+++ Material for the task

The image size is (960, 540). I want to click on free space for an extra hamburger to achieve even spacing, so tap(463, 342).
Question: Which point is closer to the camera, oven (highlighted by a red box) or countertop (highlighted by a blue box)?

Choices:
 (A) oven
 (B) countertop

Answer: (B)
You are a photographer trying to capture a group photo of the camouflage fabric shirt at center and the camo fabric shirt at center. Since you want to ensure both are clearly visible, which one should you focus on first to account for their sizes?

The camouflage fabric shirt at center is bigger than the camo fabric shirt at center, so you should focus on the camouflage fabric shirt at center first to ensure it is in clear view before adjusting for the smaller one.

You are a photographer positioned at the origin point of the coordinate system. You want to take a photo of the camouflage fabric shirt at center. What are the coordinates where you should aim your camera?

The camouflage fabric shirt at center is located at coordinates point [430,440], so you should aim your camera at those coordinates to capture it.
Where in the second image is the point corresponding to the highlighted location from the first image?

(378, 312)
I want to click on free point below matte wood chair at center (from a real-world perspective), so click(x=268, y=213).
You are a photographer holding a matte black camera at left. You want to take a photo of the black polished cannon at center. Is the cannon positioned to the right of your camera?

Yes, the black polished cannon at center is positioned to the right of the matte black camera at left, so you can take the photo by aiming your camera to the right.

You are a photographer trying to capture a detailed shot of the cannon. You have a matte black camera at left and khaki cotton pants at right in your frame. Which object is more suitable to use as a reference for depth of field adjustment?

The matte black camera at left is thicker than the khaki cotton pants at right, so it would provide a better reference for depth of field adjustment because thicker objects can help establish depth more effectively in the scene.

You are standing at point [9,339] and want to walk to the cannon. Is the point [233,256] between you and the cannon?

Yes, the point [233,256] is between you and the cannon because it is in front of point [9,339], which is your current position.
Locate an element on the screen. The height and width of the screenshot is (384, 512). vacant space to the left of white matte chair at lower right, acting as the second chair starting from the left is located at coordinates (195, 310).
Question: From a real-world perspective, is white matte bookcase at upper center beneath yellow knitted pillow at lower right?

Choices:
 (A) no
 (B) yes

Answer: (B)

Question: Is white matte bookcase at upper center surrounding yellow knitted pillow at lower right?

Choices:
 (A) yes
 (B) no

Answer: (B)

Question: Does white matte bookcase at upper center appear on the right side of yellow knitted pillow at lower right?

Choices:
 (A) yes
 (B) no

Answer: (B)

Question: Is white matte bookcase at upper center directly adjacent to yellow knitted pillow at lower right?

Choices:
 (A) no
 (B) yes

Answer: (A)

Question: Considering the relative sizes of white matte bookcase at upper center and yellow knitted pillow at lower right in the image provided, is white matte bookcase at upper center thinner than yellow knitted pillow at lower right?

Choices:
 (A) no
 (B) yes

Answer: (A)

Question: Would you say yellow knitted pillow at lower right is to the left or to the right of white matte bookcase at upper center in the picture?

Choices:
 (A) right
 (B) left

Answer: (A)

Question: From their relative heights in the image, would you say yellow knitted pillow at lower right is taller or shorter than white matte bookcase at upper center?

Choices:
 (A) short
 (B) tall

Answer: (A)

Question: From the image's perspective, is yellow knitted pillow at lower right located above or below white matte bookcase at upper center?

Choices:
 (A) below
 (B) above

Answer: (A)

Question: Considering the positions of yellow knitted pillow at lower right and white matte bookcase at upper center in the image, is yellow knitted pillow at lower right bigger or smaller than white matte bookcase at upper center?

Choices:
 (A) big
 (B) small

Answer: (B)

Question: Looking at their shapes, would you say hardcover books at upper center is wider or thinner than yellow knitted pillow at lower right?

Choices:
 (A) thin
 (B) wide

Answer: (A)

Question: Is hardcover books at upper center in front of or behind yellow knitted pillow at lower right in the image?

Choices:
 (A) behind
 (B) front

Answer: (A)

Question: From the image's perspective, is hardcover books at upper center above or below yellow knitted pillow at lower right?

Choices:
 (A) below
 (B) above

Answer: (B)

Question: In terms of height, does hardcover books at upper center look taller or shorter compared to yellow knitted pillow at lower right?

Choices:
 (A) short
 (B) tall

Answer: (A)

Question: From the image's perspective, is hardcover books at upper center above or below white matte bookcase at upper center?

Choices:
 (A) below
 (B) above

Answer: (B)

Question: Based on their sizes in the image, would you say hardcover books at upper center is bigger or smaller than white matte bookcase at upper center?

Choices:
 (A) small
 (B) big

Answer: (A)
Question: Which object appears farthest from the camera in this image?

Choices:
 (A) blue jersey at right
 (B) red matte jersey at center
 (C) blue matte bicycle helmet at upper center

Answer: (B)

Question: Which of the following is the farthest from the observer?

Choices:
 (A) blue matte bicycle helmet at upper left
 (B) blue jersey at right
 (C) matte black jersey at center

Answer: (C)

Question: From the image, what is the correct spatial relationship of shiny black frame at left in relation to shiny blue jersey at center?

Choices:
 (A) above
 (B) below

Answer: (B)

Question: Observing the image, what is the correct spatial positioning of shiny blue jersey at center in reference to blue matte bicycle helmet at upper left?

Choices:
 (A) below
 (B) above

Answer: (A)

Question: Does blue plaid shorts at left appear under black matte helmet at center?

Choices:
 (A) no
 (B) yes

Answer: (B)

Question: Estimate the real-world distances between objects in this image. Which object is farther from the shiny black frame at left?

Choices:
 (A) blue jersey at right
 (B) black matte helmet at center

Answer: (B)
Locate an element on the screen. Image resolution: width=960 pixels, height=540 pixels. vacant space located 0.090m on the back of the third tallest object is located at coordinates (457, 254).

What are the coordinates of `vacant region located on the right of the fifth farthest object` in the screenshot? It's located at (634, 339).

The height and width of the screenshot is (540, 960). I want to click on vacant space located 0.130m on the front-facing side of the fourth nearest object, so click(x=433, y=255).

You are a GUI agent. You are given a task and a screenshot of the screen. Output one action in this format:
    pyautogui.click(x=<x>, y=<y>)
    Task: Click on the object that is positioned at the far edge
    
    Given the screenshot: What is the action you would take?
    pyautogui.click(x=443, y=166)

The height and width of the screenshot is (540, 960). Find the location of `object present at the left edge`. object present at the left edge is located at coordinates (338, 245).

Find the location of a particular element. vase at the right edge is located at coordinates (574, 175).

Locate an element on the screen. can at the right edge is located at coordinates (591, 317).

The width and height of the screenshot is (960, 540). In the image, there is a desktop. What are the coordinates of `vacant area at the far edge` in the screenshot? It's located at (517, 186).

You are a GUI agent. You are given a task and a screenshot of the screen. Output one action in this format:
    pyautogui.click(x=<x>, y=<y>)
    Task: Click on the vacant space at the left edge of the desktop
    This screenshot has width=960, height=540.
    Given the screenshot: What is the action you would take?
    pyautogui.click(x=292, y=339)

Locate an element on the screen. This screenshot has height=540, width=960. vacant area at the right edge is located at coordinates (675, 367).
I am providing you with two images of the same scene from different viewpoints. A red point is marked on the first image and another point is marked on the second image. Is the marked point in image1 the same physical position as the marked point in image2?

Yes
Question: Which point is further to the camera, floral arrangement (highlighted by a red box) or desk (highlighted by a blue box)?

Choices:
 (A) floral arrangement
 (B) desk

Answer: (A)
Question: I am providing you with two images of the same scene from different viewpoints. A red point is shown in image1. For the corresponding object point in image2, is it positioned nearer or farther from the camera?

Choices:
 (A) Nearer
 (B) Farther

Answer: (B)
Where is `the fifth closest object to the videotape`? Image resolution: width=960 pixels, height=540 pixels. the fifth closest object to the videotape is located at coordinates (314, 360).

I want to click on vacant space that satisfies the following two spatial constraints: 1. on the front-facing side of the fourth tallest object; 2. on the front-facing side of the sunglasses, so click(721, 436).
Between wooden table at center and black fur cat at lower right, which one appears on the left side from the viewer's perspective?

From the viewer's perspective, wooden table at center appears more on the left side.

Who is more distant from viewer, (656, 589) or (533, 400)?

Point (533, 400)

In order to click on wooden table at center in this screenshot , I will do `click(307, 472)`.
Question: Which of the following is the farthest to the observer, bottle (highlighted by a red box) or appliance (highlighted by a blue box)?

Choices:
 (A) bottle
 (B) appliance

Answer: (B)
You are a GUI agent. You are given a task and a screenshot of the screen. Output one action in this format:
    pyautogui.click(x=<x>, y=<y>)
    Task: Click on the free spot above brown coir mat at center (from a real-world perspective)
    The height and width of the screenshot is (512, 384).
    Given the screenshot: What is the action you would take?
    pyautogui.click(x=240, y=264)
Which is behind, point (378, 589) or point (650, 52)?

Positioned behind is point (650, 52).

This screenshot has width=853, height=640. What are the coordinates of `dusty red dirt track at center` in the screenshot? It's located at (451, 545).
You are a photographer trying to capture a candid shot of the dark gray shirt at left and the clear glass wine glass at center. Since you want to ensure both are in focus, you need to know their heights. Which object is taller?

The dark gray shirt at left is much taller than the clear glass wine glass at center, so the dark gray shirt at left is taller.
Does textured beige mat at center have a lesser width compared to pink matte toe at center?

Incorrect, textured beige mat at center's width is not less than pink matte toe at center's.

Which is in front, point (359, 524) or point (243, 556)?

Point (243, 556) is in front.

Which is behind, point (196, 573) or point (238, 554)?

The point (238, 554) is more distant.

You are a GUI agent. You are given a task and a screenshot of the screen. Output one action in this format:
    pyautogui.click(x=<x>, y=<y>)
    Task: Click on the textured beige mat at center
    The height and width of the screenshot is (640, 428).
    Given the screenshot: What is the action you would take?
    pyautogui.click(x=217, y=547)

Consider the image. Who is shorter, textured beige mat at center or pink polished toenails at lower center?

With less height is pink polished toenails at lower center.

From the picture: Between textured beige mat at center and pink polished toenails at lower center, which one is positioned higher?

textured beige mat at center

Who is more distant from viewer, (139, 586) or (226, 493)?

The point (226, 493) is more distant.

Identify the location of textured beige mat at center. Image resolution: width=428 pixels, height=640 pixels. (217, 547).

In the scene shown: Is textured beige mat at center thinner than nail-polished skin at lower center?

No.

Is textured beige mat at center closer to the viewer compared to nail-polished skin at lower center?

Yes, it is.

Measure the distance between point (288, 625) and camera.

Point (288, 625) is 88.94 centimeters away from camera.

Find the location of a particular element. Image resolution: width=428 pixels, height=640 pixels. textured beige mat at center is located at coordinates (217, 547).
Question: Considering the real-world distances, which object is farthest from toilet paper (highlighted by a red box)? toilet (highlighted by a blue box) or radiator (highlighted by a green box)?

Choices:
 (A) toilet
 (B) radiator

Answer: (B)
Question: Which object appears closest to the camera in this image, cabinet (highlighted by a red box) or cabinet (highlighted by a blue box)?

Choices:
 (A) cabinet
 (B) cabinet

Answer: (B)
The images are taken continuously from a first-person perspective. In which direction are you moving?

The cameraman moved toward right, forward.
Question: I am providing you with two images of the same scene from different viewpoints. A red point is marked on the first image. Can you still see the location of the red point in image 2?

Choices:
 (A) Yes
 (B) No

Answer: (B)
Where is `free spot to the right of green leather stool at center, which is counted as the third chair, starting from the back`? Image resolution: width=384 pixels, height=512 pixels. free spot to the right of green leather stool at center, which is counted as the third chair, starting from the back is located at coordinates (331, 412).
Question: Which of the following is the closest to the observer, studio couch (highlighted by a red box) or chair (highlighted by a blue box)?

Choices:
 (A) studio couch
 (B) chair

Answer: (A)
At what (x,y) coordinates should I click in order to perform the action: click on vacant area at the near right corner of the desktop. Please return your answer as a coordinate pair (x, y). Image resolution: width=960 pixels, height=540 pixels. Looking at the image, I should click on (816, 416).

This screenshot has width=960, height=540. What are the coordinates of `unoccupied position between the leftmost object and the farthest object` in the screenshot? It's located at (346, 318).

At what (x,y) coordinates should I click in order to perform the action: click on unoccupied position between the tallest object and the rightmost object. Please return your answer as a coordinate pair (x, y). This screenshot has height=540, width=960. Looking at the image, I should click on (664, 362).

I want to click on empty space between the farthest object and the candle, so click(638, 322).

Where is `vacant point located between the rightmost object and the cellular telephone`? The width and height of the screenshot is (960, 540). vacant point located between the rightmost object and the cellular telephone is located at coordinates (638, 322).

++++++

▸ **What to work on**
Count the lines in the rows above that contain the string "cannon". Reply with the number only.

▸ **Exercise answer**
5